::: INPUT ROWS
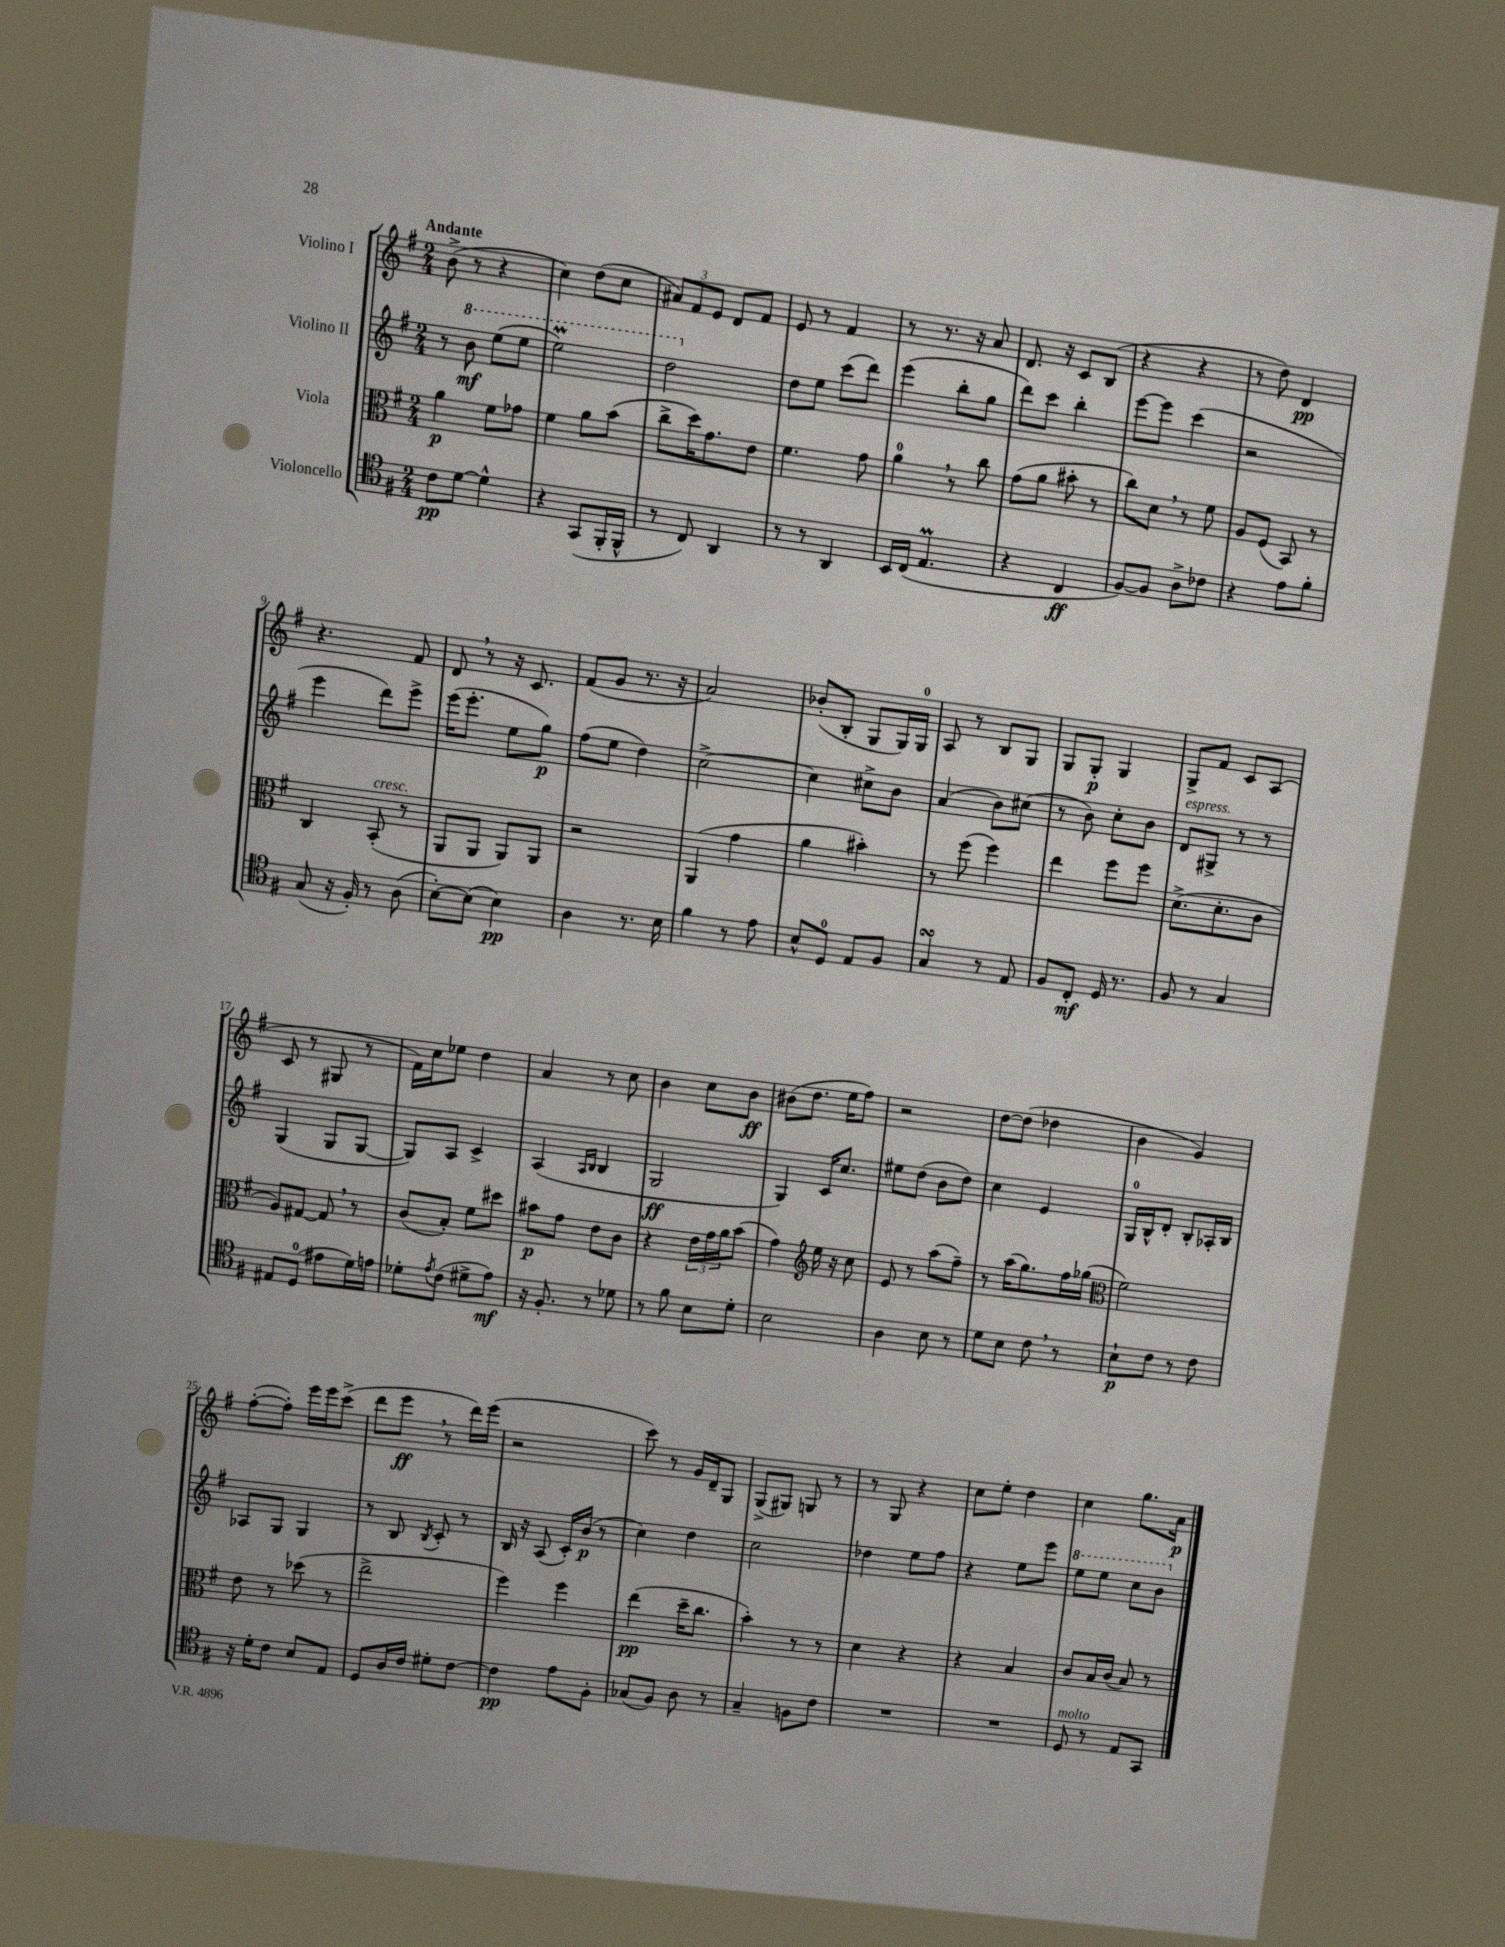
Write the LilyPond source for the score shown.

<<
\new StaffGroup <<
\new Staff = "s0" \with { instrumentName = "Violino I" } {
    \clef treble \key g \major \numericTimeSignature \time 2/4 \tempo "Andante"
    b'8->( r8 r4 |
    c''4) d''8( c''8 |
    \tuplet 3/2 { ais'8) fis'8 e'8 } d'8 fis'8 |
    e'8 r8 fis'4 |
    r8 r8. r16 a'8 |
    d'8. r16 c'8 b8( |
    r4 r4 |
    r8 d''8) d'4\pp |
    r4. fis'8 |
    d'8 \breathe r8 r16 c'8. |
    fis'8( g'8 r8. r16 |
    a'2) |
    bes'8-.( b8-. g8 g16) g16-0 |
    a8 r8 b8 g8 |
    g8 g8-.\p g4 |
    g8-> fis'8 c'8 a8( |
    c'8 r8 gis8 r8 |
    fis'16) c''16 ees''8 d''4 |
    a'4 r8 c''8 |
    b'4 c''8 b'8\ff |
    bis'8( d''8. e''16 fis''8) |
    r2 |
    d''8~ d''8( des''4 |
    b'4 g'4) |
    fis''8~-.( fis''8-.) e'''16 e'''16 c'''8->( |
    d'''8 e'''8\ff \breathe r8 d'''16) e'''16( |
    r2 |
    c'''8) r8 g'16 d'16-- g8 |
    g8->( gis8) g8 r8 |
    r8 g8 r4 |
    c''8 e''8-. d''4 |
    c''4 g''8. a'16\p \bar "|." |
}
\new Staff = "s1" \with { instrumentName = "Violino II" } {
    \clef treble \key g \major \numericTimeSignature \time 2/4
    r8 \ottava #1 b''8\mf e'''8( e'''8 |
    e'''2\prall) |
    d'''2 \ottava #0 |
    d''8 e''8 c'''8( d'''8) |
    e'''4( b''8-. g''8 |
    d'''8) c'''8 b''4-. |
    e'''8~ e'''8 c'''4( |
    r2 |
    e'''4 d'''8) e'''8-> |
    e'''16( e'''8.-. e''8 g''8\p) |
    fis''8( e''8 d''4) |
    c''2~-> |
    c''4 cis''8-> b'8 |
    a'4( b'8) cis''8( |
    r8 b'8) c''8-. b'8 |
    d'8^\markup { \italic "espress." } gis8-> r8 r8 |
    g4( g8 g8~ |
    g8) a8 c'4-> |
    a4( \grace { a16 b16 } b4 |
    g2\ff |
    g4) c'16 c''8. |
    eis''8 d''8( b'8 d''8) |
    c''4 e'4 |
    g16-0 b16-^ d'8-. b8-. aes16-. b16 |
    aes8 g8 g4 |
    r8 b8 \acciaccatura { b8 } c'8-. r8 |
    b16 r16 a8( c'16-.) b'16\p( r8 |
    c''4) d''4 |
    c''2 |
    des''4 e''8 fis''8 |
    r4 e''8 e'''8 |
    \ottava #1 e'''8 e'''8 c'''8 b''8 \ottava #0 \bar "|." |
}
\new Staff = "s2" \with { instrumentName = "Viola" } {
    \clef alto \key g \major \numericTimeSignature \time 2/4
    a'4\p fis'8 ges'8 |
    fis'4 a'8 b'8( |
    c''8-> d''16) g'8. e'8 |
    fis'4. g'8 |
    a'4-0 \breathe r8 c''8 |
    g'8( a'8 bis'8-. r8 |
    c''8) d'8 \breathe r8 fis'8 |
    a8 fis8( b,8) r8 |
    c4 b,8-.^\markup { \italic "cresc." }( r8 |
    a,8 a,8 a,8) a,8 |
    r2 |
    a,4( g'4 |
    a'4 bis'4-.) |
    r8 fis''8( fis''4) |
    e''4 fis''8 fis''8 |
    d'8.->( d'8.-. c'8 |
    a8) gis8~ gis8 \breathe r8 |
    c'8( b8-.) fis'8 dis''8 |
    bis'8\p g'8 e'8 c'8 |
    r4 \tuplet 3/2 { e'16 g'16 a'16 } b'8( |
    g'4) \clef treble e''16 r16 c''8 |
    e'8 r8 a''8( fis''8--) |
    r8 a''16( g''8.) fis''16 ges''16( |
    \clef alto fis'2) |
    e'8 r8 des''8( r8 |
    e''2-> |
    fis''4) fis''4 |
    e''4\pp( d''16-- c''8. |
    b'4-.) r8 r8 |
    d'4 r4 |
    r4 b4 |
    c'8 b16 c'16( b8) r8 \bar "|." |
}
\new Staff = "s3" \with { instrumentName = "Violoncello" } {
    \clef tenor \key g \major \numericTimeSignature \time 2/4
    c'8\pp d'8~ d'4-^ |
    r4 g,8( fis,16-. fis,16-^ |
    r8 c8) a,4 |
    r8 r8 a,4 |
    b,16 c16( e4.\prall |
    r4 c4\ff |
    fis8~) fis8 a8-> ces'8 |
    r4 e'8 fis'8-. |
    g8( r16 fis16-.) r8 a8( |
    b8~-.) b8( b4\pp) |
    a4 r8. b16 |
    fis'4 r8 e'8 |
    b8-^ d8-0 e8 fis8 |
    g4\turn r8 e8 |
    fis8 c8-.\mf d16 r8. |
    fis8 r8 g4 |
    eis8 d8-0( eis'8 d'16) e'16 |
    des'8-. \acciaccatura { e'8 } c'8( dis'8-> e'8\mf) |
    r16 fis8.-. r8 des'8 |
    r8 fis'8 b8 d'8-. |
    b2 |
    a4 b8 r8 |
    d'8 b8 c'8 \breathe r8 |
    b8-!\p c'8 r8 c'8 |
    r16 d'16-. c'8 b8 e8 |
    d8 a16 c'16 dis'8-. c'8~ |
    c'4\pp e'8 fis8-. |
    ges8( fis8) a8 r8 |
    g4-- f8 c'8 |
    R2 |
    R2 |
    d8^\markup { \italic "molto" } r8 e8 g,8 \bar "|." |
}
>>
>>
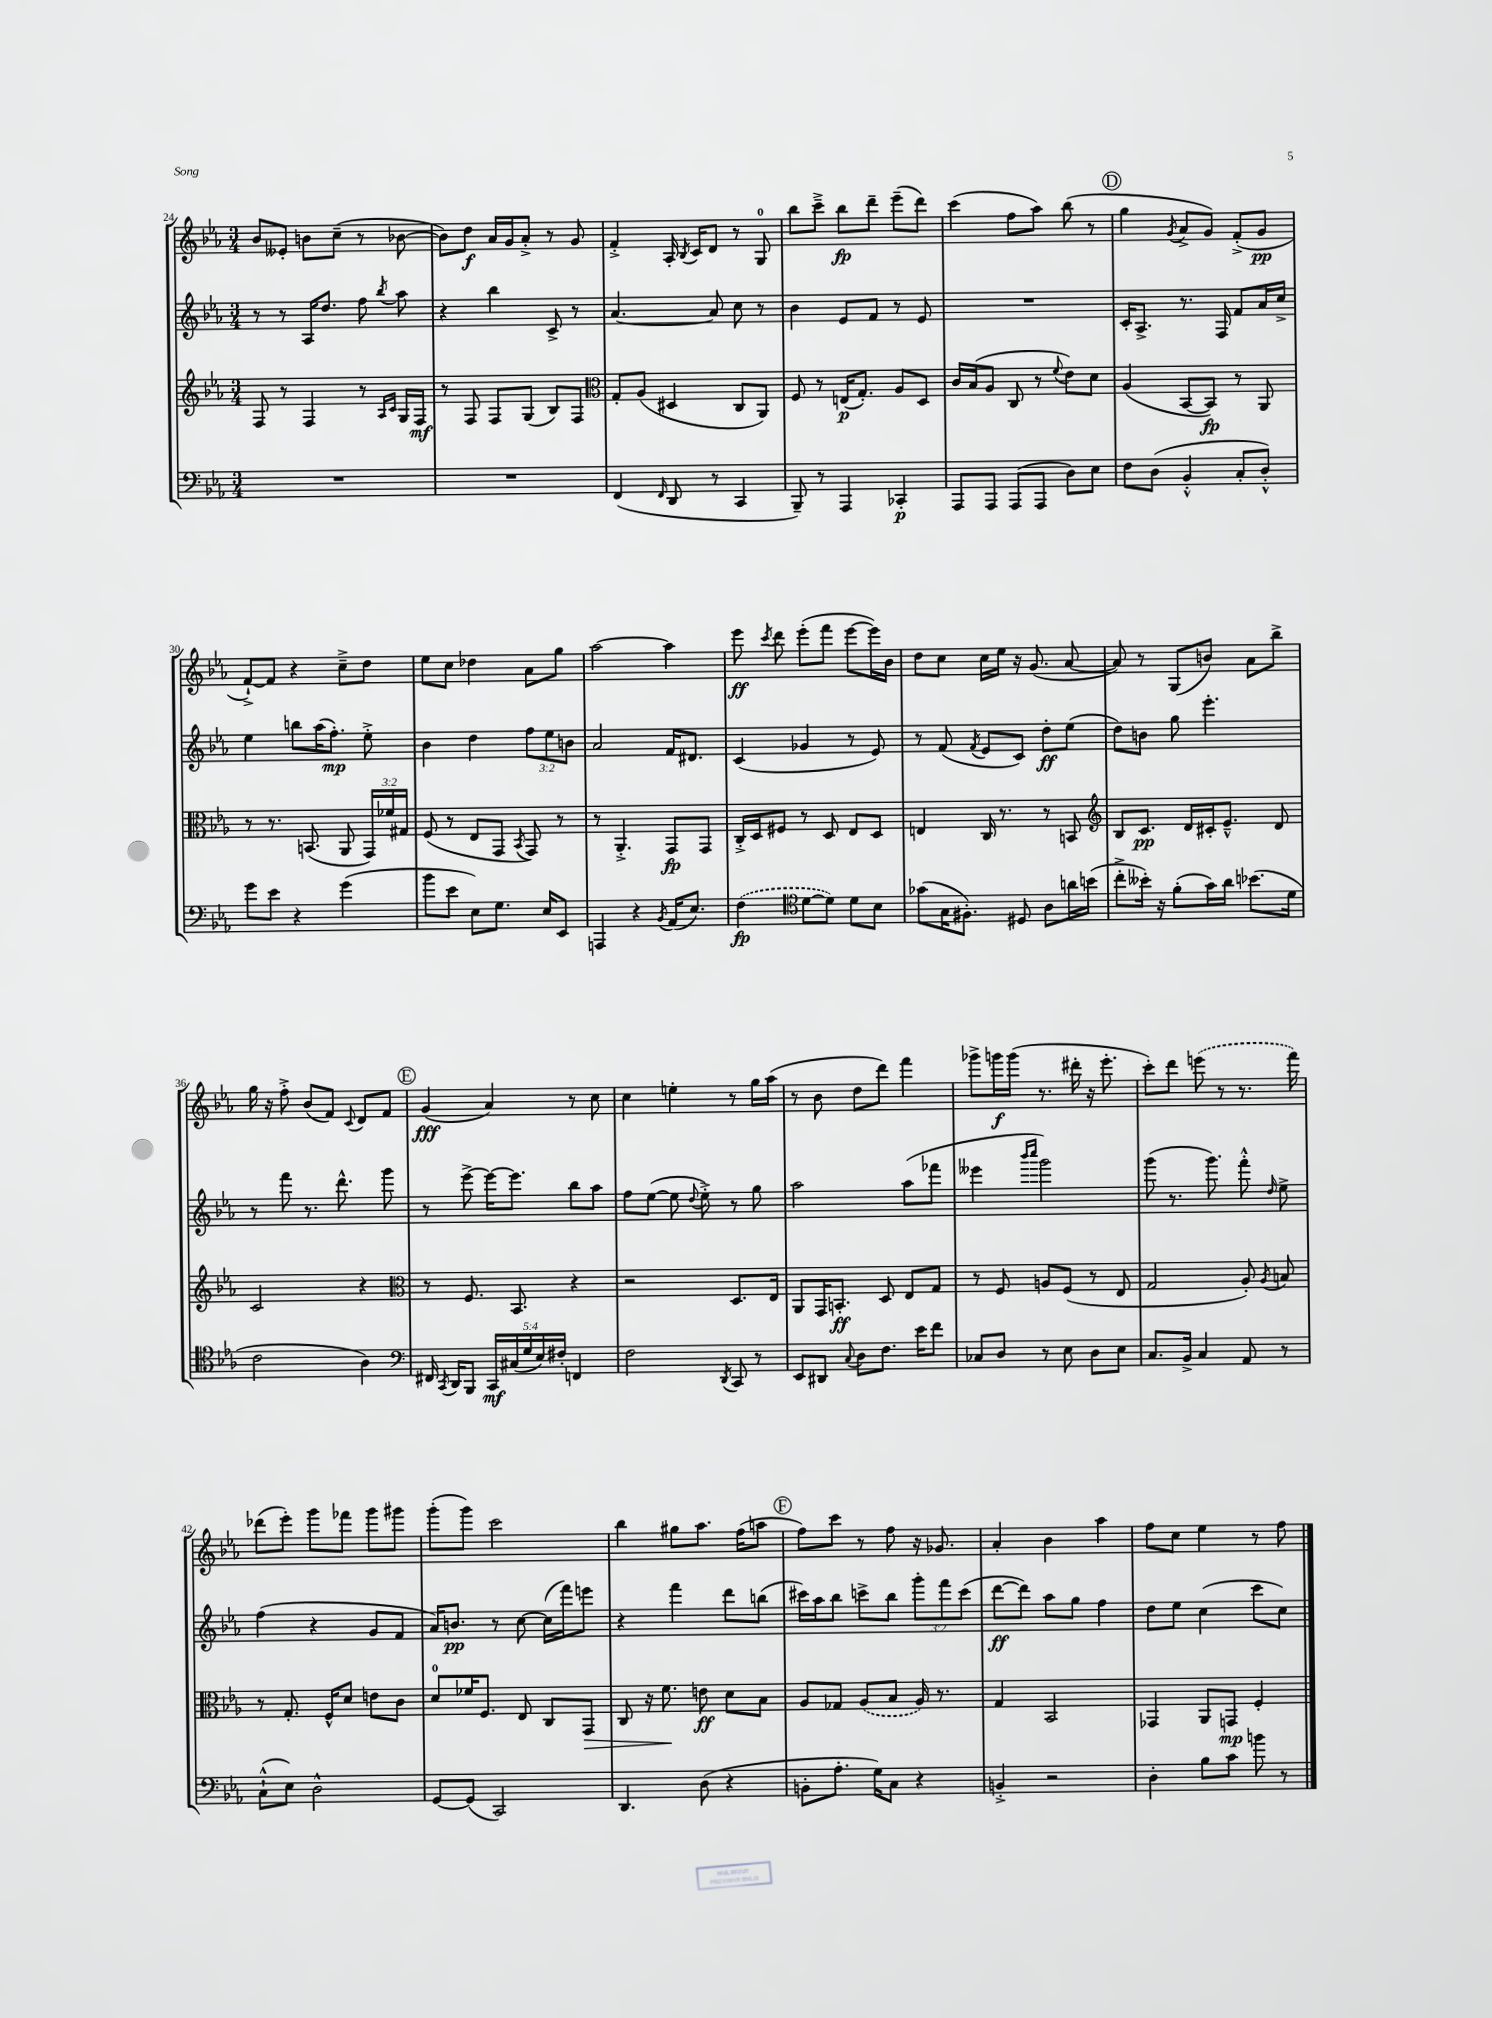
::::::
SHORT PROBLEM
Please count the lines in the material above that contain the string "Violino", treating uppercase and lowercase as different, and give only the number.

FINISHED EXERCISE
2